→ **Your task**
If a line of the records contains the string "PMOS", copy it out.

→ **Records for the task**
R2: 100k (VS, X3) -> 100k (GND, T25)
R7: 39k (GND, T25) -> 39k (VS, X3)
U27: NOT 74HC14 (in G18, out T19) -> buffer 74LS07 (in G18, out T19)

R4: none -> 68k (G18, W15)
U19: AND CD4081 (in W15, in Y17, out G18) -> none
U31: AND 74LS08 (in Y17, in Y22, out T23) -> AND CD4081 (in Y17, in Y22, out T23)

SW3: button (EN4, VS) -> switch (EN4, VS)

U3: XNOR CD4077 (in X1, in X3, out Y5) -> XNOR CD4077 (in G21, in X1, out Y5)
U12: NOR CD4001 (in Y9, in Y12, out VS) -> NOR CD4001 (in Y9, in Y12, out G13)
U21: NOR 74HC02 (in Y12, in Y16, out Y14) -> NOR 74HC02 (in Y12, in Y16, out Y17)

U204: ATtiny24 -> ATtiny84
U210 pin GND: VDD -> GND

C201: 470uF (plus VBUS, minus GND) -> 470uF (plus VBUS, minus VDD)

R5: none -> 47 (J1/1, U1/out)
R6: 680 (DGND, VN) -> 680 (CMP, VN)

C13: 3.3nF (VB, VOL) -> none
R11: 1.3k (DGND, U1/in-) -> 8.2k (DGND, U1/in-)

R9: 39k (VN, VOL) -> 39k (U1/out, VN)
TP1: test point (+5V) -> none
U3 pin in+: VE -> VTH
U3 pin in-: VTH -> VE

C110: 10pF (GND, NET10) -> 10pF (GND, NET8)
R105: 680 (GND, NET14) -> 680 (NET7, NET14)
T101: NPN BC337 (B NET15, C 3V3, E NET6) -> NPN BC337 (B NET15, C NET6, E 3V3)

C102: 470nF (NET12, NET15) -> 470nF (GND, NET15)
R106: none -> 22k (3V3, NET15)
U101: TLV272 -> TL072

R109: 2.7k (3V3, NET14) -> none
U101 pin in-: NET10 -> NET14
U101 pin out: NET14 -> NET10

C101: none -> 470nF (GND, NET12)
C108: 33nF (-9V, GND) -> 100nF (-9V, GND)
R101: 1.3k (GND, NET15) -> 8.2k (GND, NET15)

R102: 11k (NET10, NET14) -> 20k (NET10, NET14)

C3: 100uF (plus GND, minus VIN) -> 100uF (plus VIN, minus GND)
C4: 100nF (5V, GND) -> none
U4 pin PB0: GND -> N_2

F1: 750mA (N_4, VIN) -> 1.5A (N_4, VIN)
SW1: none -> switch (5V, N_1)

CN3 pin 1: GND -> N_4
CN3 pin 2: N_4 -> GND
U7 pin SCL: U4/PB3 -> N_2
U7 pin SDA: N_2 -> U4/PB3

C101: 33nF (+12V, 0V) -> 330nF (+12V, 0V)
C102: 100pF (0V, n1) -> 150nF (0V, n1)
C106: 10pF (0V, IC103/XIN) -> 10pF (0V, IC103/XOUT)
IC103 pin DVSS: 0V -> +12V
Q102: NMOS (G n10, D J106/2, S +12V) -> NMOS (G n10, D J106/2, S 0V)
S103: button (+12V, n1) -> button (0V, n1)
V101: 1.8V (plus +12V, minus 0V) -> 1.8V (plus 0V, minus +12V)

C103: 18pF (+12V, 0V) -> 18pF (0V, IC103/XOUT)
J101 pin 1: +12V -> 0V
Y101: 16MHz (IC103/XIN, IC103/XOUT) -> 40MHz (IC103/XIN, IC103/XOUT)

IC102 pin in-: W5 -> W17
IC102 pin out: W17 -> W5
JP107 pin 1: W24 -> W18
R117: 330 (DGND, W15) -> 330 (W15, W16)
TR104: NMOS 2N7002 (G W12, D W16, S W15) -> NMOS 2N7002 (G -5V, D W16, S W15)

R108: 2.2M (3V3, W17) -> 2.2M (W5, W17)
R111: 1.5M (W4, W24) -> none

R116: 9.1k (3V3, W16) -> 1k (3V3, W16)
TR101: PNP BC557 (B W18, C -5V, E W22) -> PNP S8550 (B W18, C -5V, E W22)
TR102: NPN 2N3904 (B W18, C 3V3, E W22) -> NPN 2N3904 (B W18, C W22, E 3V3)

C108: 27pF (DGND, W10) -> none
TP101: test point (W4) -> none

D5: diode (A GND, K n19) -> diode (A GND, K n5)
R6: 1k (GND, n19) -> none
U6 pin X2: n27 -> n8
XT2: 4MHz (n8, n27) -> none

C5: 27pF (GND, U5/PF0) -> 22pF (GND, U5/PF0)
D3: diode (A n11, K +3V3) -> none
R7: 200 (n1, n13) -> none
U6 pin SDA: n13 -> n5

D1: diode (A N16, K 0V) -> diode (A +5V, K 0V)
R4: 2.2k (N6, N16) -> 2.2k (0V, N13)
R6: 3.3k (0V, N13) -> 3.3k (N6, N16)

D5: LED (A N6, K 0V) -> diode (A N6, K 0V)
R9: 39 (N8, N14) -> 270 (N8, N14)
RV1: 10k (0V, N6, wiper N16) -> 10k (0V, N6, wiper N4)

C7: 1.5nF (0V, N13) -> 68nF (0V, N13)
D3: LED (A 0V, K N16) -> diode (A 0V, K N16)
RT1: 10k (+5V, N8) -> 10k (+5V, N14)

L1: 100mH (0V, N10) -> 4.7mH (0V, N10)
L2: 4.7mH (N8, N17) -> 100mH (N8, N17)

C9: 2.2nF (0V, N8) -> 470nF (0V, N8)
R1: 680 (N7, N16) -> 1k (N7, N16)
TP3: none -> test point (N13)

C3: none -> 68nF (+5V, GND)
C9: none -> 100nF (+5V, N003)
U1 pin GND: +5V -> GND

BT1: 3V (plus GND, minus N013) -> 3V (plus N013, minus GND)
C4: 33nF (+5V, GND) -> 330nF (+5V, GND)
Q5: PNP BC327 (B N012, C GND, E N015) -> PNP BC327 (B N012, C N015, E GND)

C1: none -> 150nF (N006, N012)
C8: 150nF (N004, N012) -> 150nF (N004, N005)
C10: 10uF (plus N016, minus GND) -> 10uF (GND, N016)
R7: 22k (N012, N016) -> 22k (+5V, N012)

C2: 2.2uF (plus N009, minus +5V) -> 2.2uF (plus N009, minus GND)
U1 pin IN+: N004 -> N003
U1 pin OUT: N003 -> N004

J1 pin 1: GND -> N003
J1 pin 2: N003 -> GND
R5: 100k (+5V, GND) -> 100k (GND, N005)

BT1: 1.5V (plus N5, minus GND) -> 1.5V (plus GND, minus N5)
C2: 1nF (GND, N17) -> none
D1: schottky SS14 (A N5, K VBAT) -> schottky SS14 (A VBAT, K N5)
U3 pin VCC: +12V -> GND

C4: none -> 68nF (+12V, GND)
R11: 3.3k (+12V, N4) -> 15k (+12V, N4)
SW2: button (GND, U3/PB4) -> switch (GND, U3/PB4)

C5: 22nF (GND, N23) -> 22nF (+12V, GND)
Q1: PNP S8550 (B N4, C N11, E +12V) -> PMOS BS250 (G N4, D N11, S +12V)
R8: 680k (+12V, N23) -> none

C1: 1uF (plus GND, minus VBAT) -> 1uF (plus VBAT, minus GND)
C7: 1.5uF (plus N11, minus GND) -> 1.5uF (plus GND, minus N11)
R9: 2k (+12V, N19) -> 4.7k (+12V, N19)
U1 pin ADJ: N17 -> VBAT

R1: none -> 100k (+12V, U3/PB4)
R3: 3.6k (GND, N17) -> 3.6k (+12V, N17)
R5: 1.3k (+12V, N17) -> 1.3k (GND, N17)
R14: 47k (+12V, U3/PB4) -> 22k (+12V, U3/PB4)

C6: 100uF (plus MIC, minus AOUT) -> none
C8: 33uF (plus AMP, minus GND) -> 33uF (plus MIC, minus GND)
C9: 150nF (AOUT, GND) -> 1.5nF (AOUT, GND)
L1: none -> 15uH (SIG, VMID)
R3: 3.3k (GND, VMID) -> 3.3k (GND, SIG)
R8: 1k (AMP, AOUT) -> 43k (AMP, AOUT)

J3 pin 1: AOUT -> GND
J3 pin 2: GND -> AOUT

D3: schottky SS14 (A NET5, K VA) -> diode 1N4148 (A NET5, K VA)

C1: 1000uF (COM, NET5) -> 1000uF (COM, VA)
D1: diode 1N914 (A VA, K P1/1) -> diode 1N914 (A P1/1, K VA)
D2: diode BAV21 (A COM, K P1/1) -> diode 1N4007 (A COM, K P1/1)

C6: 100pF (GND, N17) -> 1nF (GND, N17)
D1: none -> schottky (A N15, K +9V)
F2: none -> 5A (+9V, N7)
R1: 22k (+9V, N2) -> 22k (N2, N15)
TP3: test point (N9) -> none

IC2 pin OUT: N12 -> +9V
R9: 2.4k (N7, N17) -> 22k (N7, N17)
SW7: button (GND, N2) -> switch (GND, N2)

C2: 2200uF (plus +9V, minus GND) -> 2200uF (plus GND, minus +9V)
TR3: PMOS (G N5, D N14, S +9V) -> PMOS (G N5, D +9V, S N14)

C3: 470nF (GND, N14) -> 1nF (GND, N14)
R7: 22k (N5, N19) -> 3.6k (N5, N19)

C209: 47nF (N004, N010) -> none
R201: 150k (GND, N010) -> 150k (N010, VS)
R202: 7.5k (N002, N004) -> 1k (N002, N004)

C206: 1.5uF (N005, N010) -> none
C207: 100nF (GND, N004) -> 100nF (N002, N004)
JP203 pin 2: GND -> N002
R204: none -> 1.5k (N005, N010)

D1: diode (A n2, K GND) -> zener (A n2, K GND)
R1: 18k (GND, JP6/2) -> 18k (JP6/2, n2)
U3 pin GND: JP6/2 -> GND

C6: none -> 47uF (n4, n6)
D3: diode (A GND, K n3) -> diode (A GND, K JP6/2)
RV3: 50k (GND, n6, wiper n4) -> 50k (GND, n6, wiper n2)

→ **Exercise response**
Q1: PNP S8550 (B N4, C N11, E +12V) -> PMOS BS250 (G N4, D N11, S +12V)
TR3: PMOS (G N5, D N14, S +9V) -> PMOS (G N5, D +9V, S N14)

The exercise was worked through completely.